Spatial object tracking data ->
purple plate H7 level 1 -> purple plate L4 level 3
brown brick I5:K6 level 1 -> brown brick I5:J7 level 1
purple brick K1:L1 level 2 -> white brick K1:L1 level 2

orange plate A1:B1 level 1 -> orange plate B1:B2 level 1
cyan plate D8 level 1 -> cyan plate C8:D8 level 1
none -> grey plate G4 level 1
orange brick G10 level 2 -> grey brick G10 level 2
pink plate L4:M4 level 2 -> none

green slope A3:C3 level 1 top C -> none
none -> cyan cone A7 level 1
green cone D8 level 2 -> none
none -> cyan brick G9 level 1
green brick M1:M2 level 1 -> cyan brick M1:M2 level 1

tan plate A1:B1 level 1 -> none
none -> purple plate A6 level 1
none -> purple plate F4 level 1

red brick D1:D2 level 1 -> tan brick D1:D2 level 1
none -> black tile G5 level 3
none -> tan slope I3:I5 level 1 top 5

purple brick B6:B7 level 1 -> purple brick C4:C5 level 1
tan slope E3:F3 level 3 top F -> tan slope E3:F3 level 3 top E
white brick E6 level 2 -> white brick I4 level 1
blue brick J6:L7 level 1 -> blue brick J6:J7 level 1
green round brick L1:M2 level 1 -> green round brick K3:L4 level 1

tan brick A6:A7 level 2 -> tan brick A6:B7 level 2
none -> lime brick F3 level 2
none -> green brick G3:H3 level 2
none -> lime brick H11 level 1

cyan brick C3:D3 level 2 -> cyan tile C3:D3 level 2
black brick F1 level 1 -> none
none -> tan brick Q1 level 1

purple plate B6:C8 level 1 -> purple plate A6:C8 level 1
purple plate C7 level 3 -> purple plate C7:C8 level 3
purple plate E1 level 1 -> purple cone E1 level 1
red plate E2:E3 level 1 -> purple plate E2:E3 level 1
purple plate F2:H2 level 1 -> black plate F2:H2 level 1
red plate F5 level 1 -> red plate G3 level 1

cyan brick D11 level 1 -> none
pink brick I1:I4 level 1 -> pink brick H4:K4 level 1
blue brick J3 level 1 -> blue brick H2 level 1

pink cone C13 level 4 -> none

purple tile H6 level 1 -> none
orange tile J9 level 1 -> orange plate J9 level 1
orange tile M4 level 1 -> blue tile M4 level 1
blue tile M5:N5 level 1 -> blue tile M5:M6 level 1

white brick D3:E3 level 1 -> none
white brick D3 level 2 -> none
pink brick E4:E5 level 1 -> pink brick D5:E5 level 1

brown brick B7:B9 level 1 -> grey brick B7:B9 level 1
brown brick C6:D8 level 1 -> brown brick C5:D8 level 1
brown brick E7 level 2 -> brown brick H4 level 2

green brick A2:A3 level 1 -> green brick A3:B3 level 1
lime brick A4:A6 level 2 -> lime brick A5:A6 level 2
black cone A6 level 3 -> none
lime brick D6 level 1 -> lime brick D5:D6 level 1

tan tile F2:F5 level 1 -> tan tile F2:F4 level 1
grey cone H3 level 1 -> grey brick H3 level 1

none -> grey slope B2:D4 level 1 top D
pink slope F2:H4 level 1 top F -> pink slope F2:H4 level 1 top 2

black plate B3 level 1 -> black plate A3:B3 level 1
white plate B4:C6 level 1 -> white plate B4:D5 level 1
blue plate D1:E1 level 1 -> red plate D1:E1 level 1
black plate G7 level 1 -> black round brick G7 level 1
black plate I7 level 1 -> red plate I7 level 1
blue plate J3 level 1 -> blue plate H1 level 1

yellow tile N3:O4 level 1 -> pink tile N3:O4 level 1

TRY IT ->
Every line in the entries above that has the word "lime" should be identified and copied.

FINISHED TASK ->
none -> lime brick F3 level 2
none -> lime brick H11 level 1
lime brick A4:A6 level 2 -> lime brick A5:A6 level 2
lime brick D6 level 1 -> lime brick D5:D6 level 1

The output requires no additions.